>>>>>

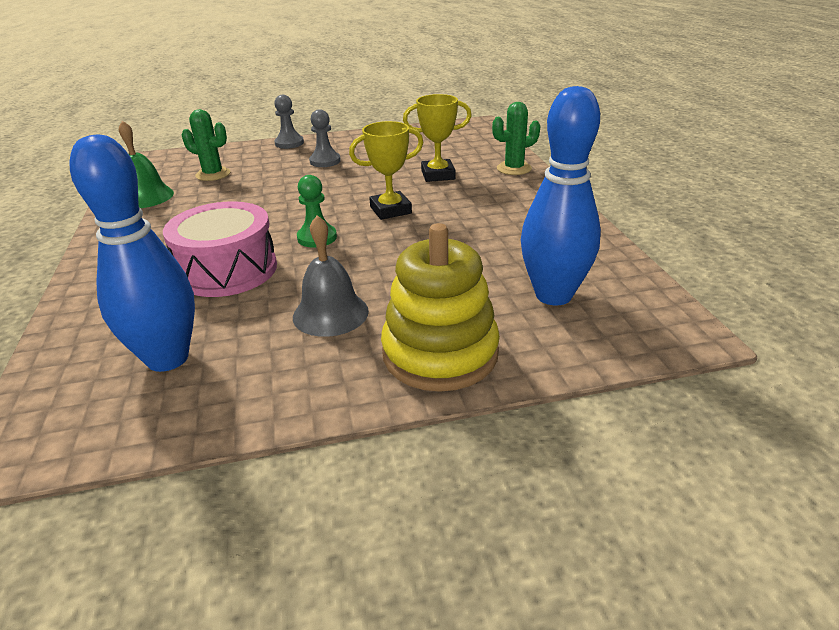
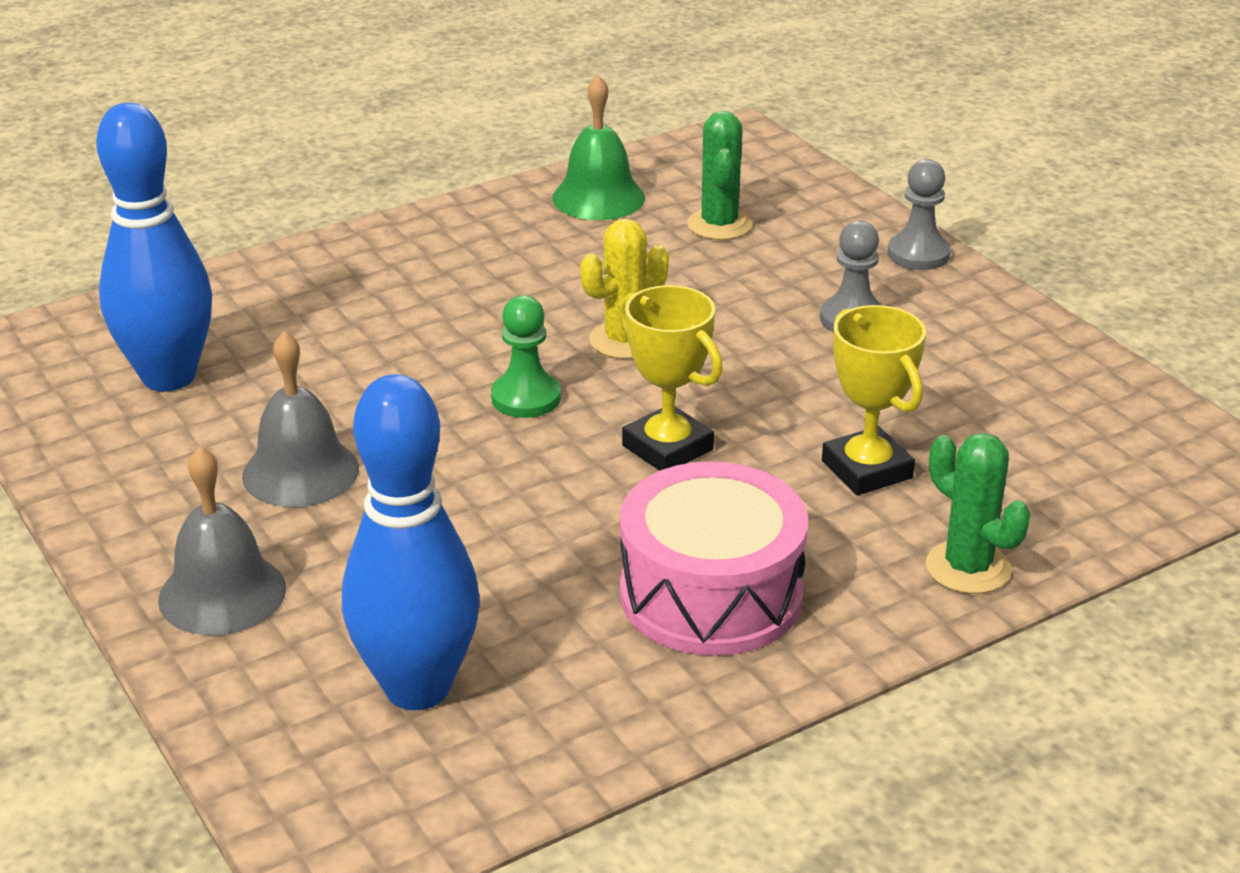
camera: 70 degrees right, 0 degrees up
(227, 270) = (393, 349): pink drum -> pink drum (711, 594)
(290, 208) = (625, 340): none -> yellow cactus
(440, 353) = (222, 593): yellow stacking toy -> grey bell

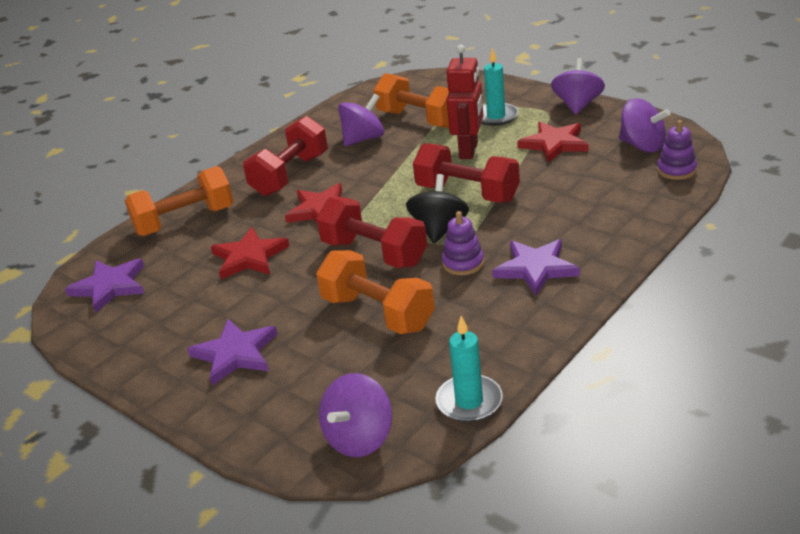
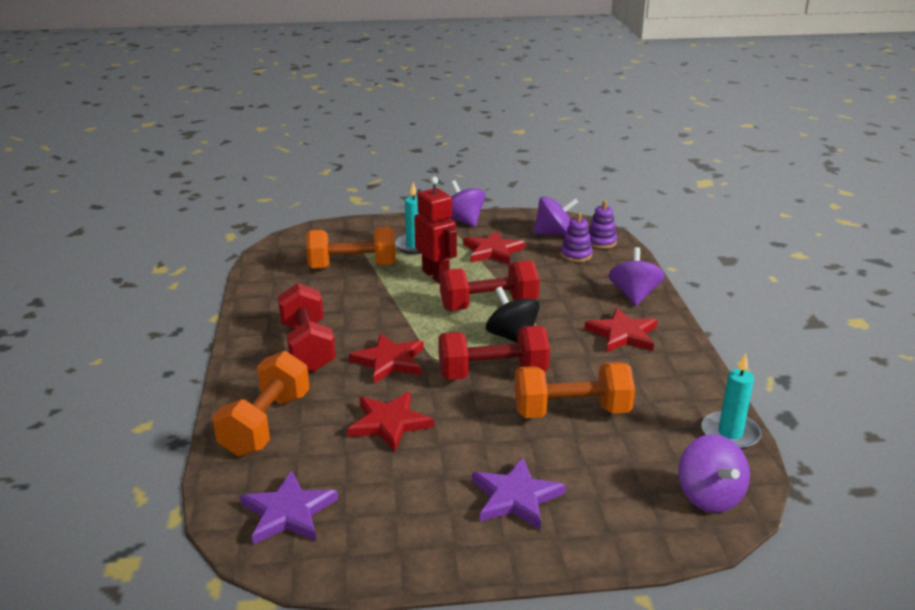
camera: 50 degrees left, 5 degrees down
(363, 139) = (327, 296): purple spinning top -> purple spinning top (634, 295)
(463, 263) = (570, 352): purple stacking toy -> purple stacking toy (576, 255)
(535, 268) = (623, 334): purple star -> red star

<<<<<

Please print everything in the material exactly, apart from the pictures.

▸ Reply to the task:
camera: 70 degrees right, 0 degrees up
(227, 270) = (393, 349): pink drum -> pink drum (711, 594)
(290, 208) = (625, 340): none -> yellow cactus
(440, 353) = (222, 593): yellow stacking toy -> grey bell

camera: 50 degrees left, 5 degrees down
(363, 139) = (327, 296): purple spinning top -> purple spinning top (634, 295)
(463, 263) = (570, 352): purple stacking toy -> purple stacking toy (576, 255)
(535, 268) = (623, 334): purple star -> red star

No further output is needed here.